(Stored data)

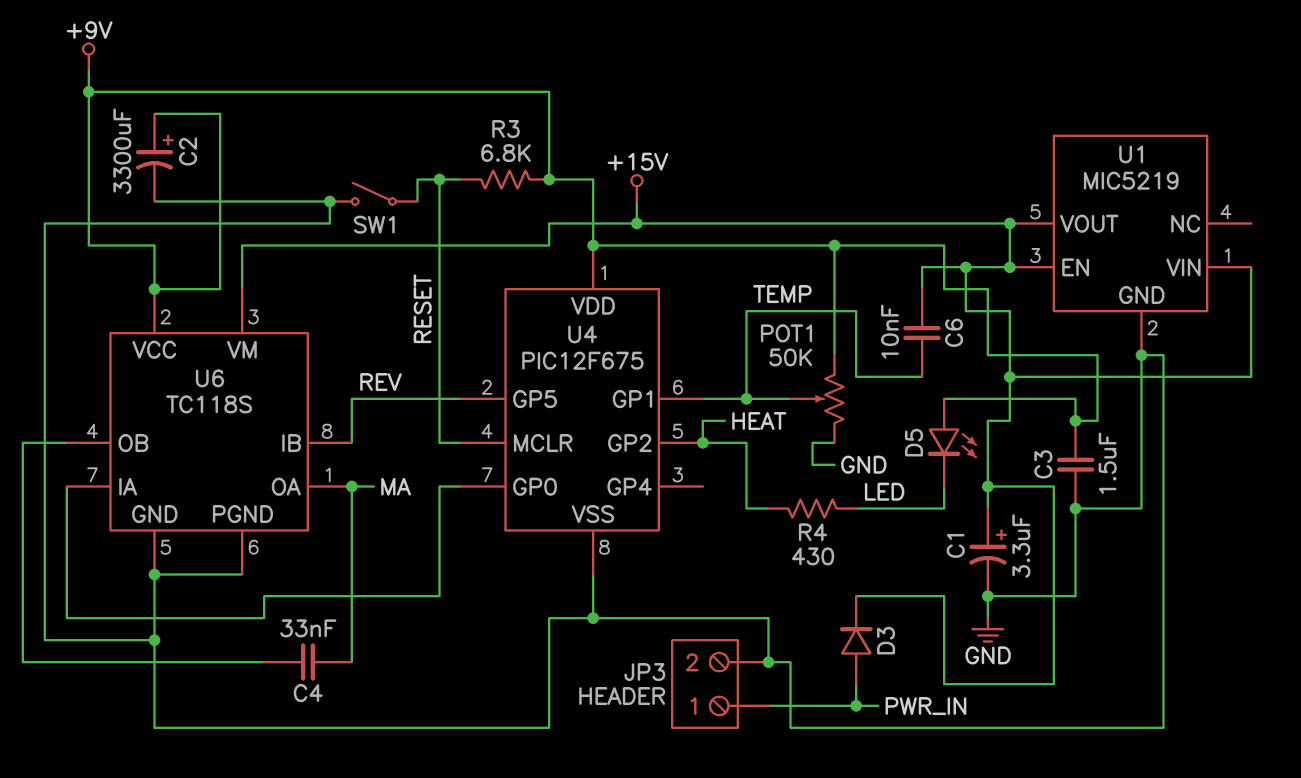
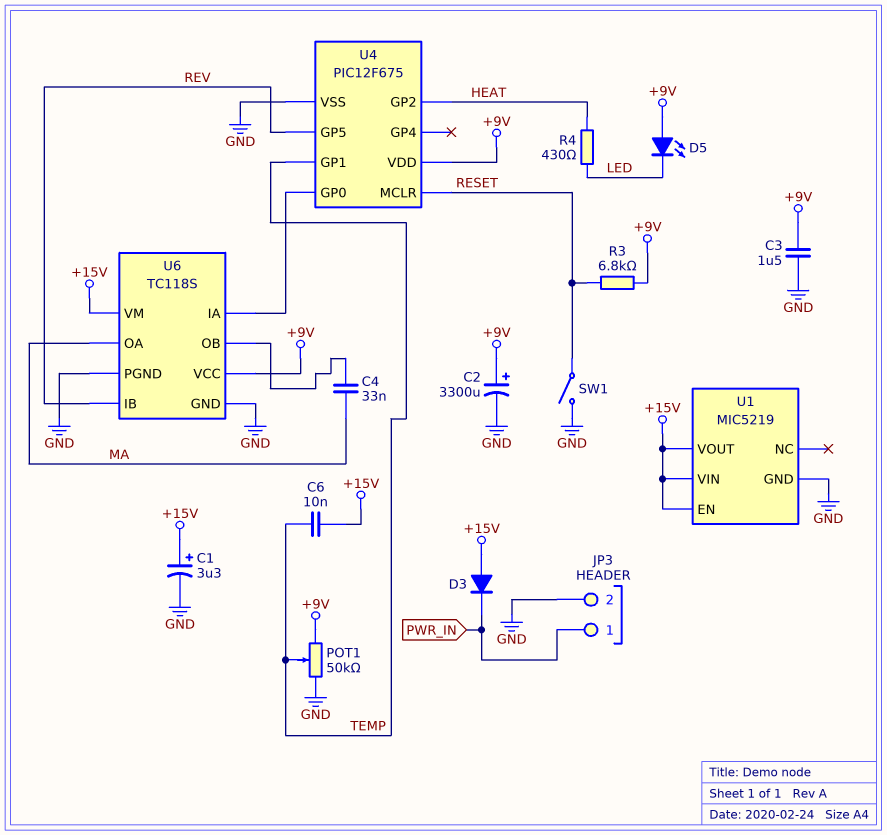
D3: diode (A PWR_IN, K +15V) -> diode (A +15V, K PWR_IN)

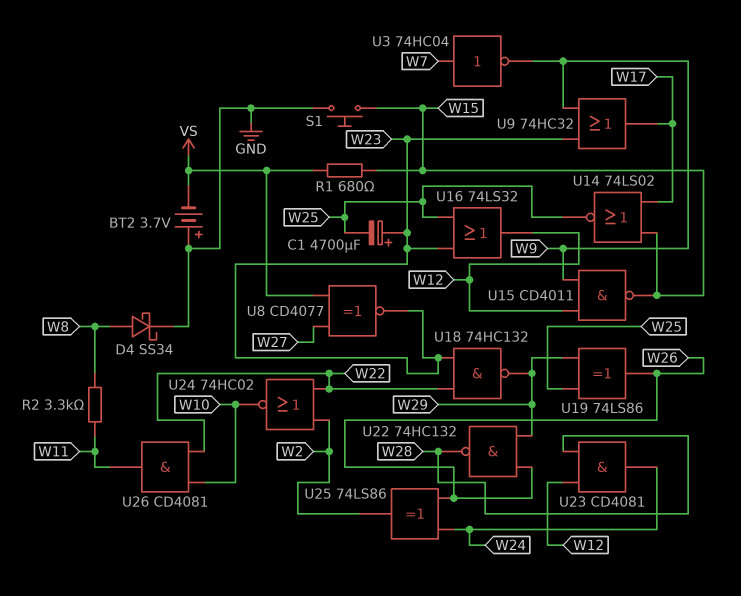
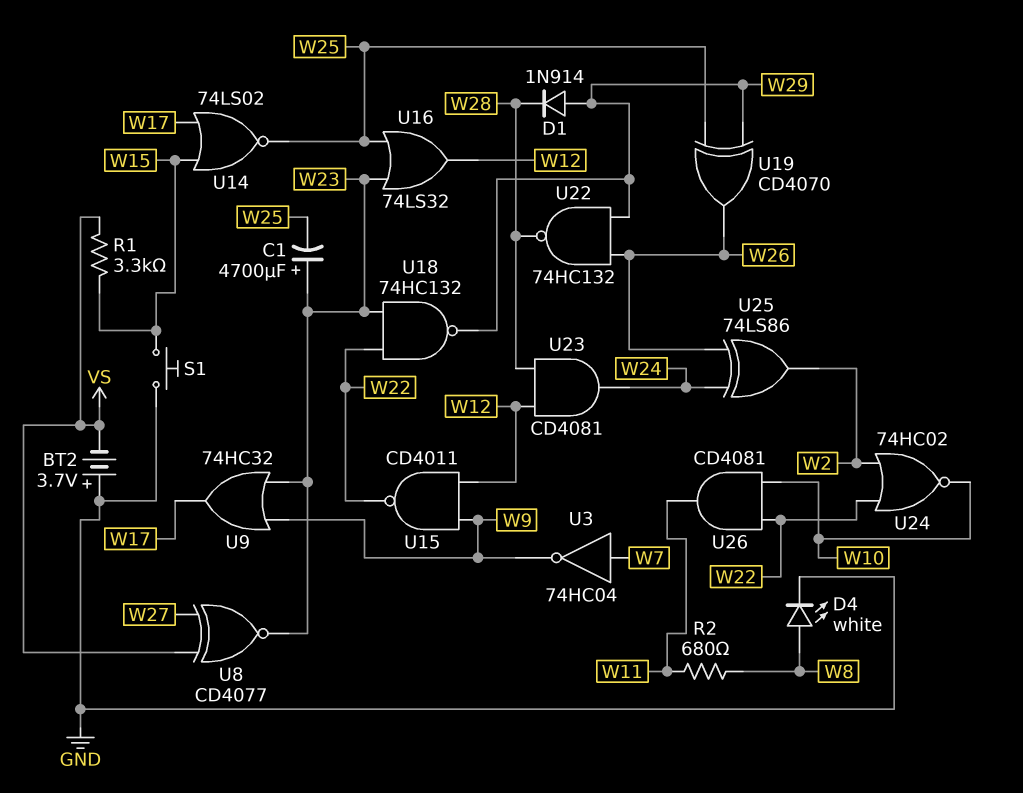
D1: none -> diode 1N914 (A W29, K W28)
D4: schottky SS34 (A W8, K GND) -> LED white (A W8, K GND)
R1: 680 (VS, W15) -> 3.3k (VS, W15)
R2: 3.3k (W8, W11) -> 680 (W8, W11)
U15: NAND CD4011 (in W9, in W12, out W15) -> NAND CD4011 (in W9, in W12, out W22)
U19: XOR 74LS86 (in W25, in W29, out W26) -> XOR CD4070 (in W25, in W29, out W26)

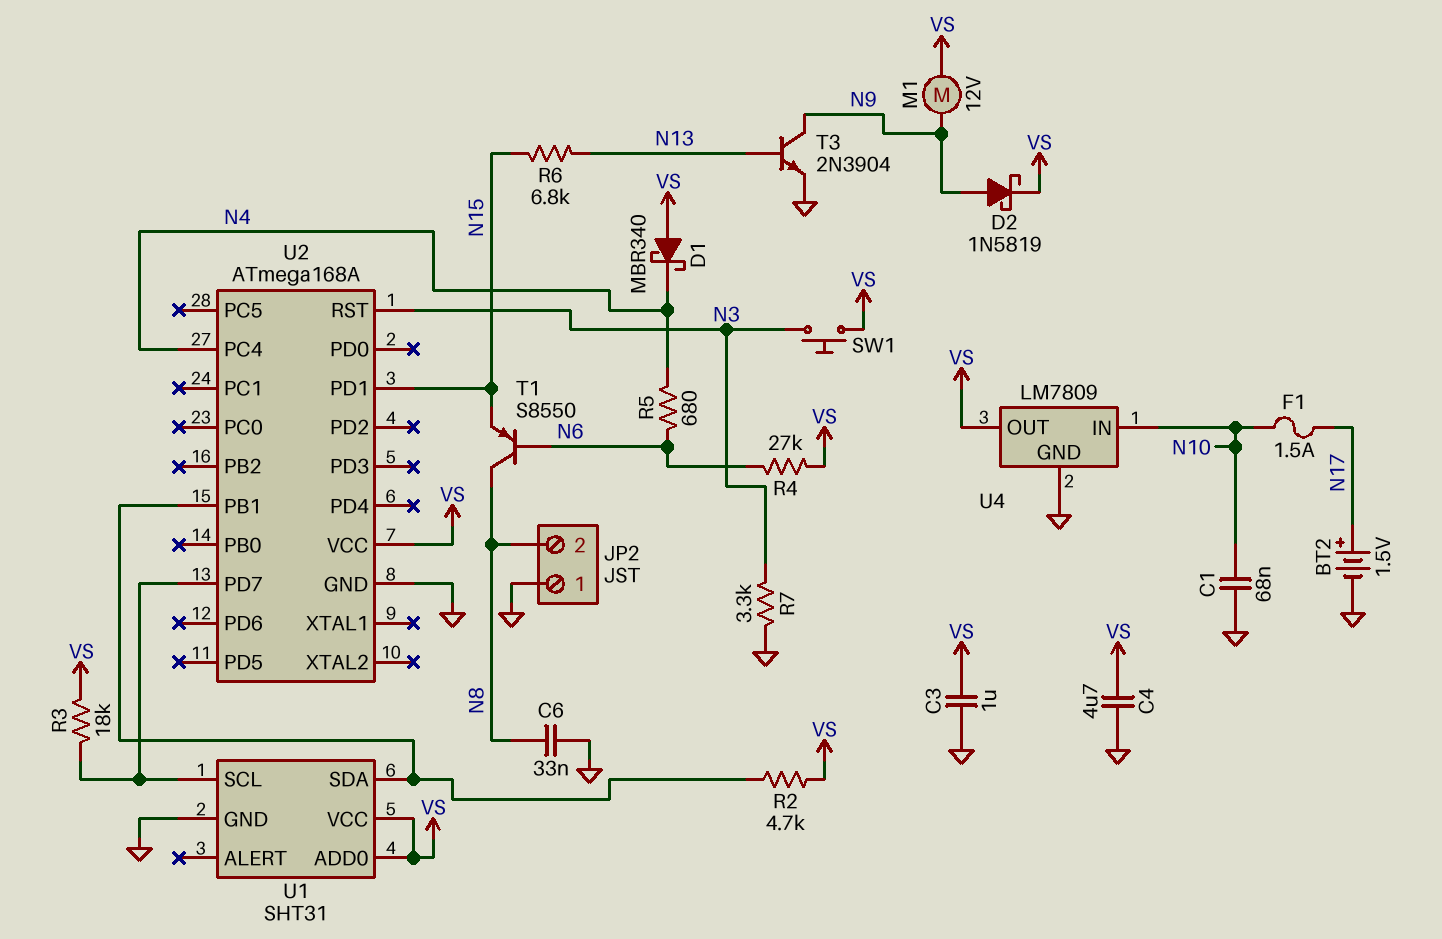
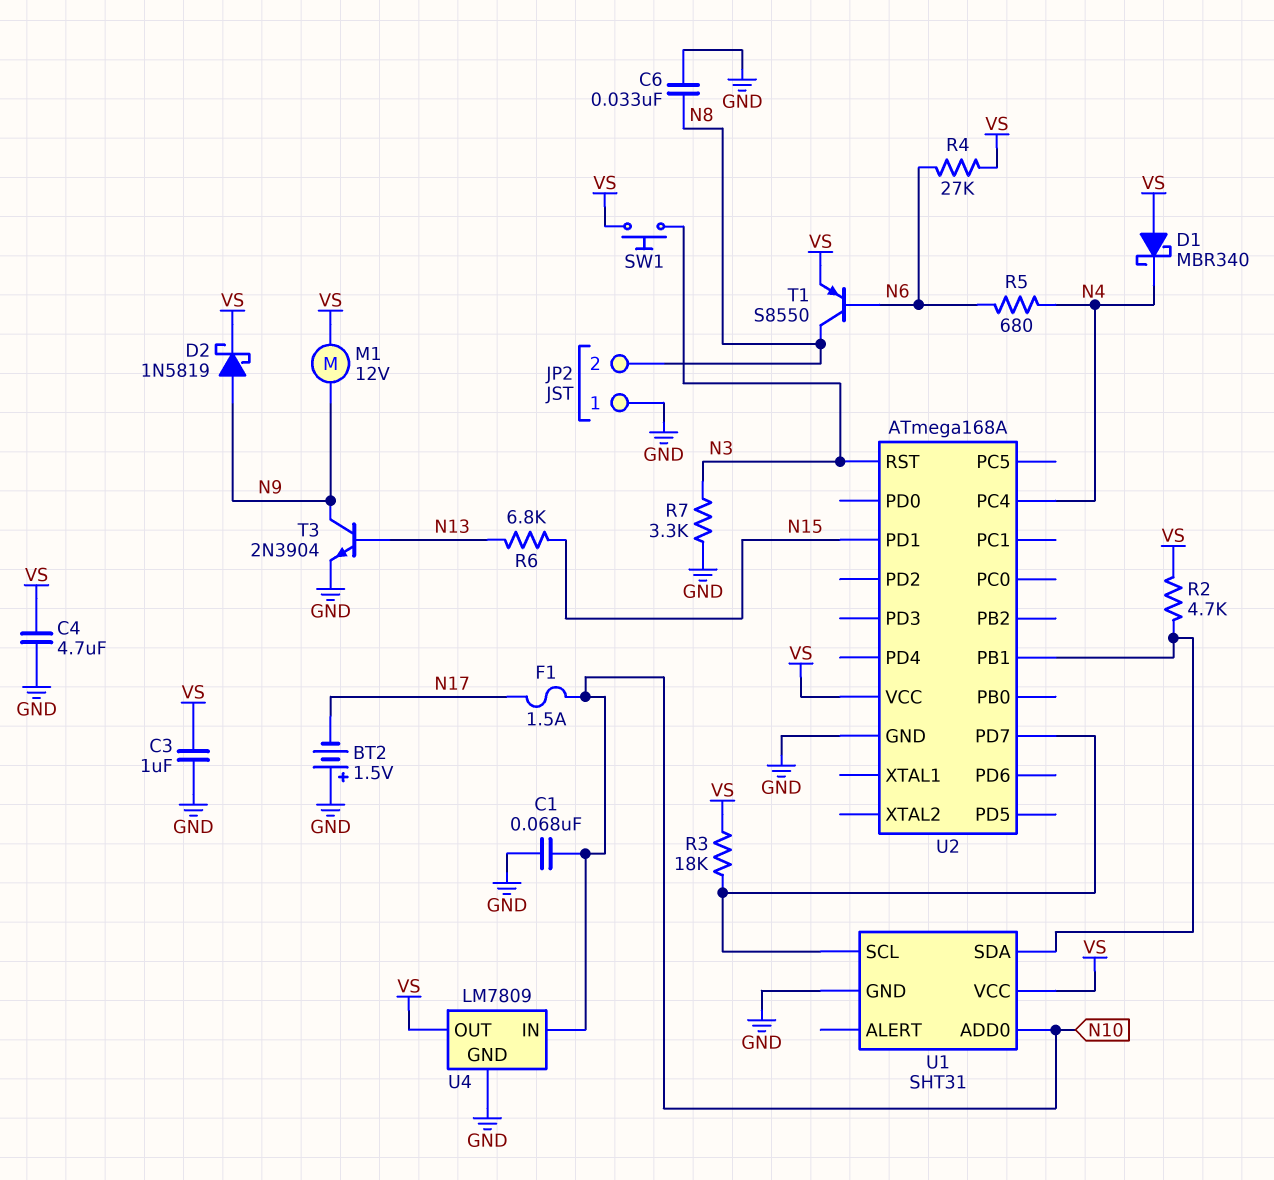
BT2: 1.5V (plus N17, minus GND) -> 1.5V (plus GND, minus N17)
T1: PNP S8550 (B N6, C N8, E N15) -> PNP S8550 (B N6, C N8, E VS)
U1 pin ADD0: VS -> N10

(End Stored data)

## Exercise prompt
Would you report every line of the entries above containing the word "diode"?

## Response
D3: diode (A PWR_IN, K +15V) -> diode (A +15V, K PWR_IN)
D1: none -> diode 1N914 (A W29, K W28)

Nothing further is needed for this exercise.